PROBLEM REQUIREMENTS
At the line containing "purple brick J4", begin repeating lines exactly, and stop only after the final line of the records below.

*** Opening PROVIDED DATA ***

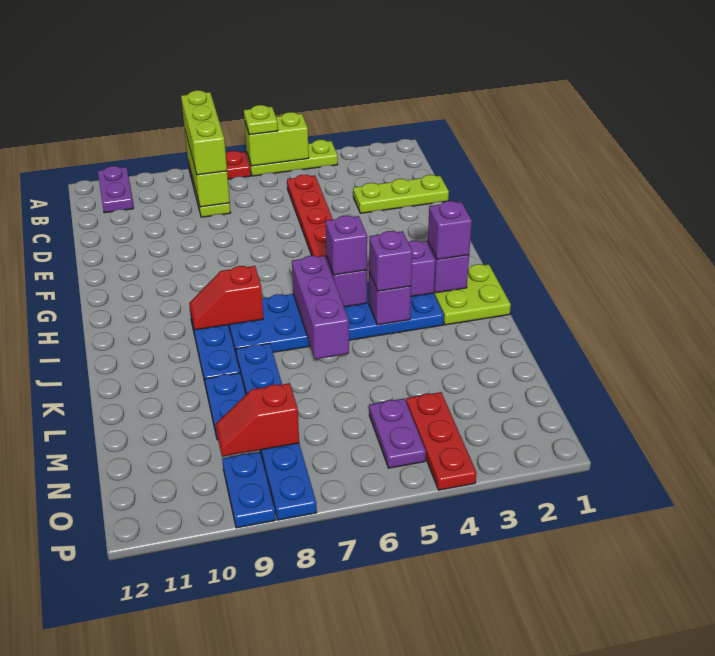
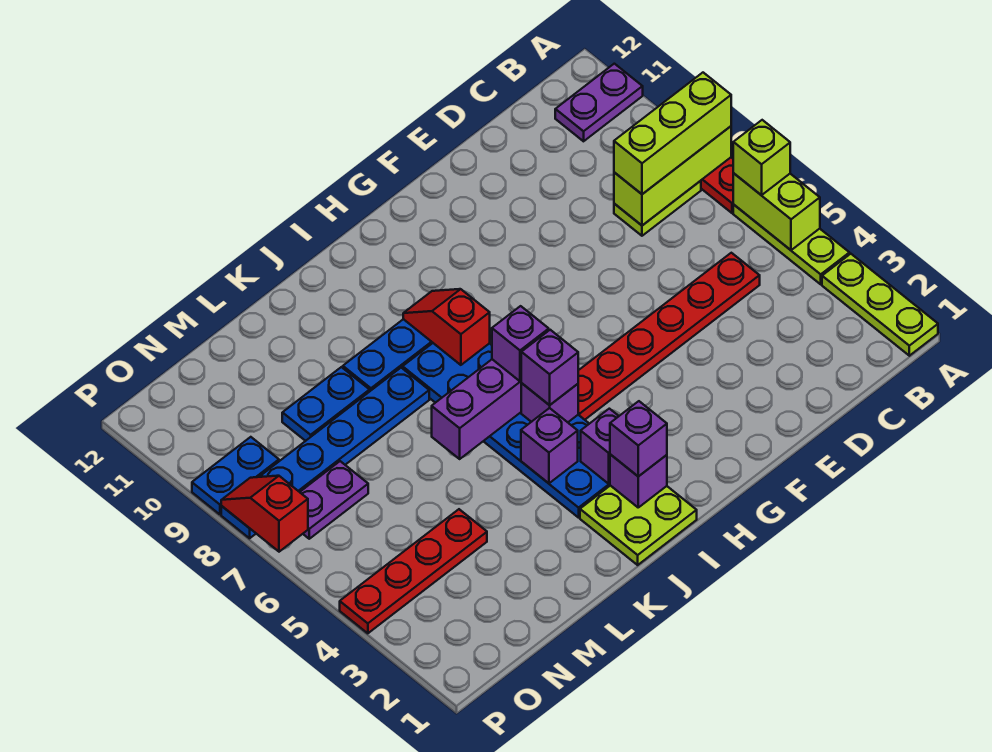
lime plate A6 level 3 -> lime brick A6 level 3
lime plate D1:D3 level 1 -> lime plate A1:A3 level 1
purple brick J4 level 3 -> purple brick I6 level 3
red plate N4:P4 level 1 -> red plate M4:P4 level 1
purple plate N5:O5 level 1 -> purple plate N7:O7 level 1
red slope N8:N9 level 2 top 8 -> red slope P7:P8 level 2 top 7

*** Closing PROVIDED DATA ***

YOUR RESPONSE
purple brick J4 level 3 -> purple brick I6 level 3
red plate N4:P4 level 1 -> red plate M4:P4 level 1
purple plate N5:O5 level 1 -> purple plate N7:O7 level 1
red slope N8:N9 level 2 top 8 -> red slope P7:P8 level 2 top 7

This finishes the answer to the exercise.